#### Problem to solve:
If a line in the entries below includes "eraser", show that line.

#### Record excerpts:
-- Opening Marker --

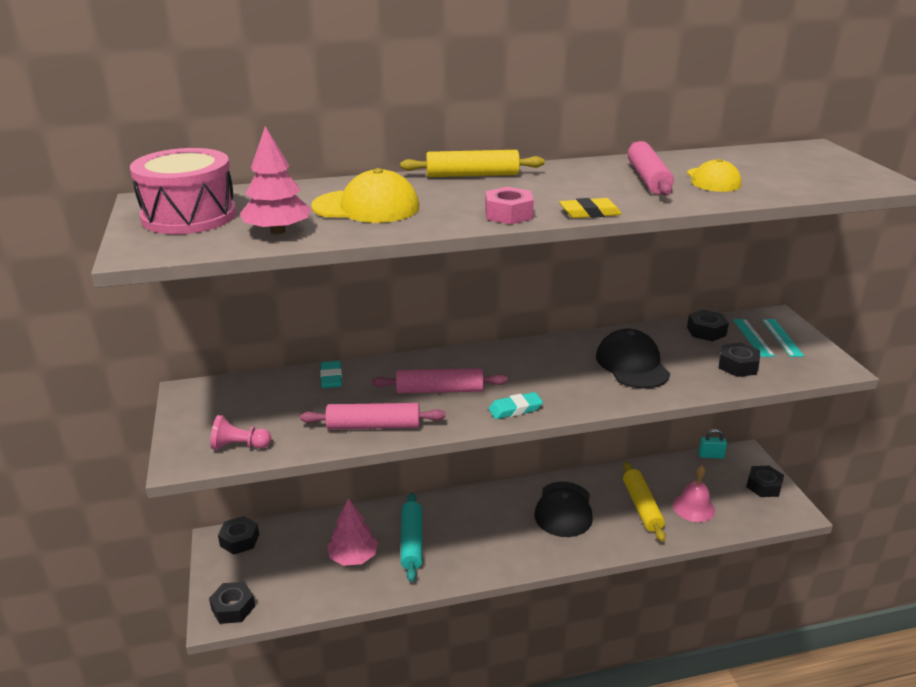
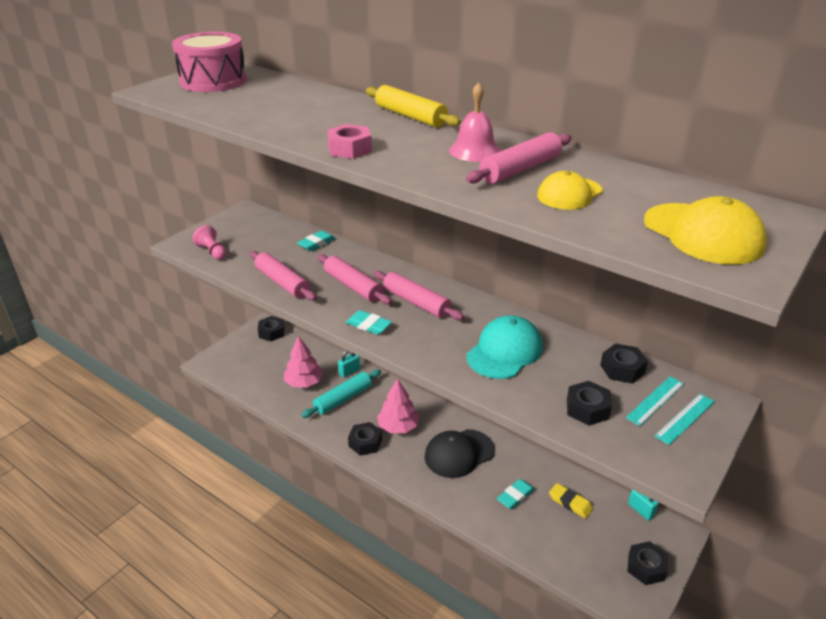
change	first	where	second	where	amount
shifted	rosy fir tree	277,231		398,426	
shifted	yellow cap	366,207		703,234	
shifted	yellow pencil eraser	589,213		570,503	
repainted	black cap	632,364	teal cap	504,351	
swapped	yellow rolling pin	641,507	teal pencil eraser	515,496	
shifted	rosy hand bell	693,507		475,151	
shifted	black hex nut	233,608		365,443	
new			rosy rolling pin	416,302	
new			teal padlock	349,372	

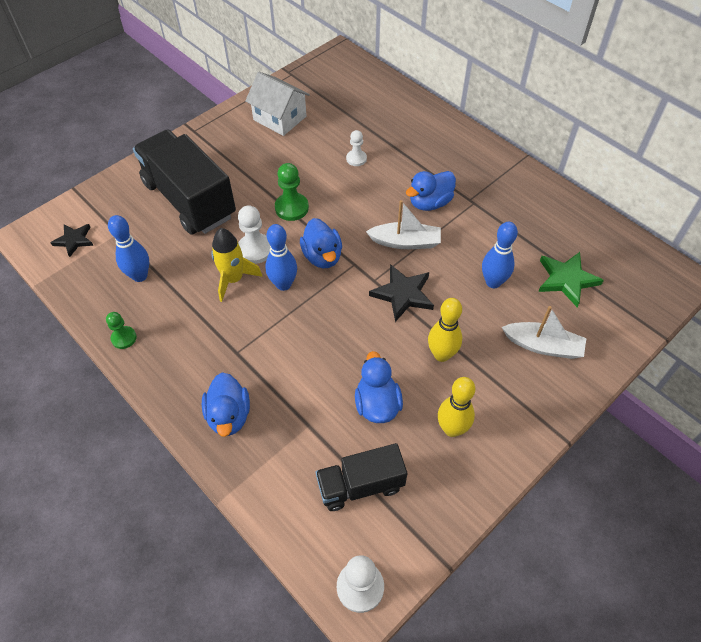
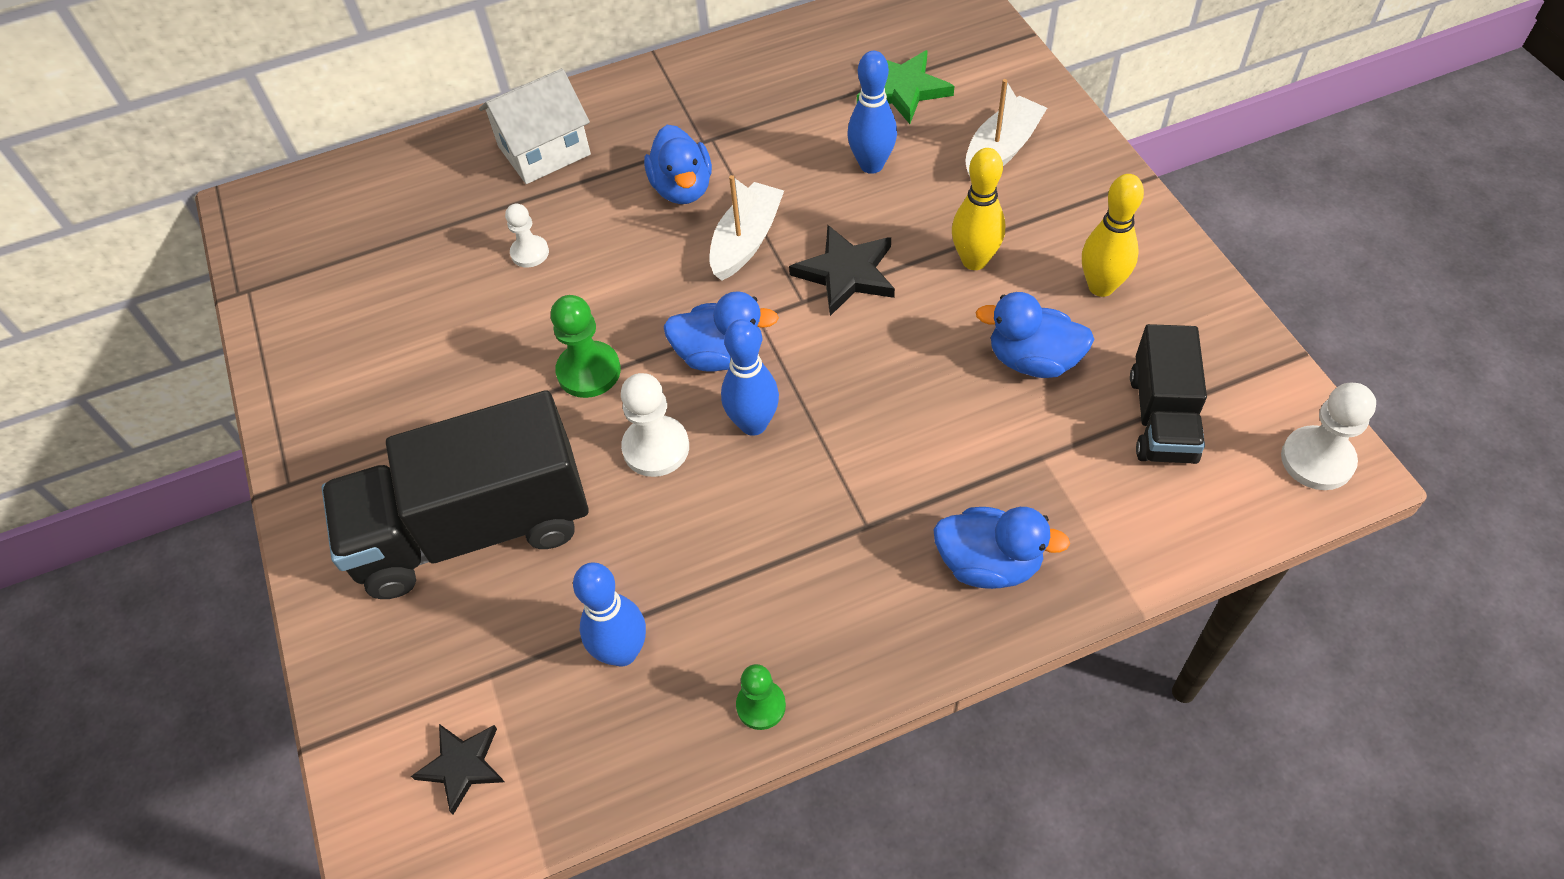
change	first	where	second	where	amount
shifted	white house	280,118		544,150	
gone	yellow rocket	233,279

-- Closing Marker --
-- Opening Marker --

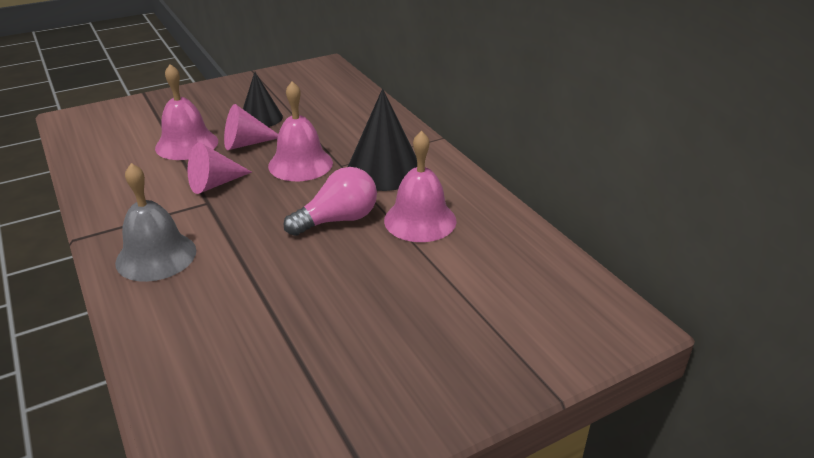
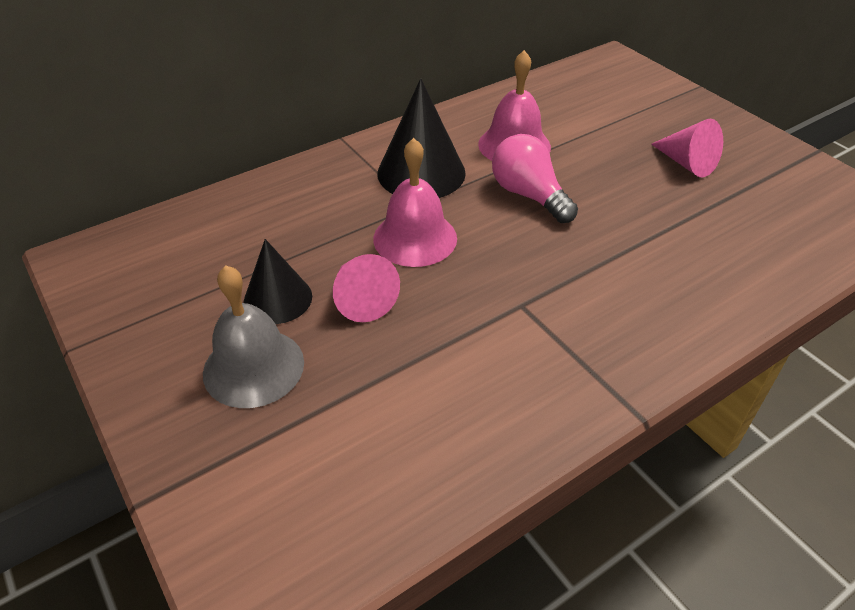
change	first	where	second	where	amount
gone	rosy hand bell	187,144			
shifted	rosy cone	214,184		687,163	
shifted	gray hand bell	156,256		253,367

-- Closing Marker --
-- Opening Marker --

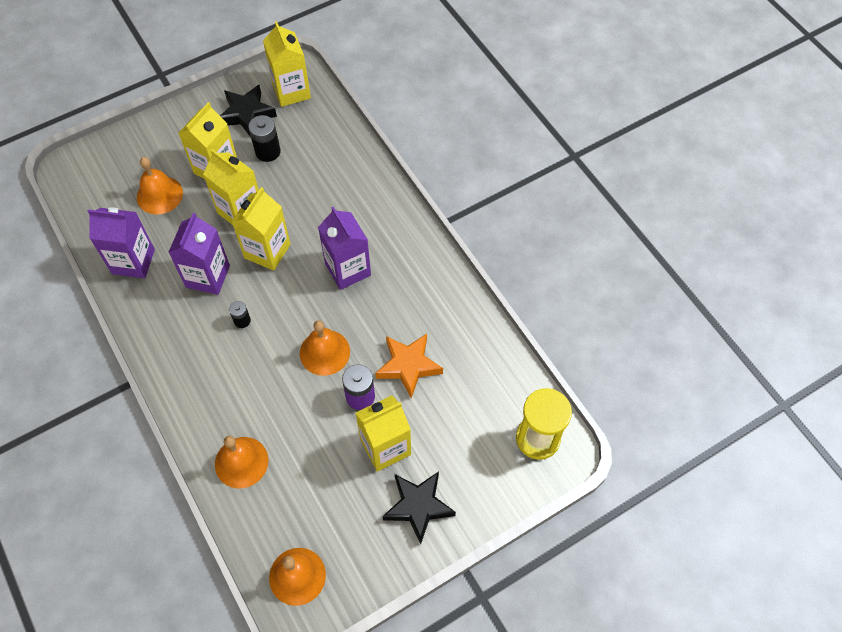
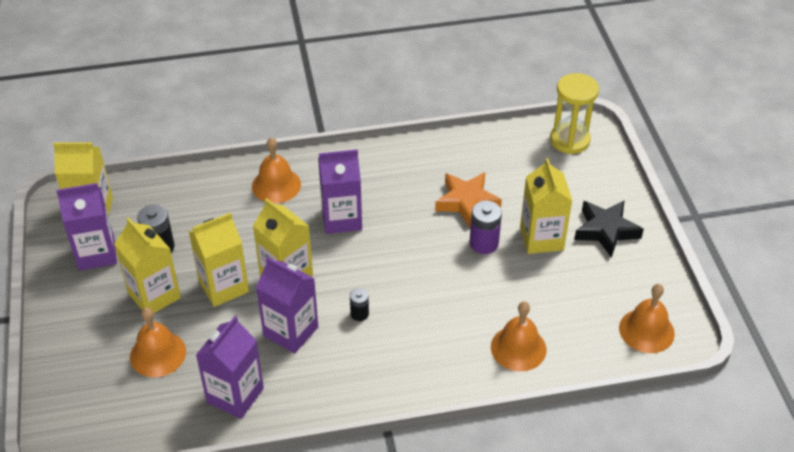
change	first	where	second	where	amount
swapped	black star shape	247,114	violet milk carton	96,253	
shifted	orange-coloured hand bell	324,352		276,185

-- Closing Marker --

#### Answer space:
shifted	yellow pencil eraser	589,213		570,503	
swapped	yellow rolling pin	641,507	teal pencil eraser	515,496	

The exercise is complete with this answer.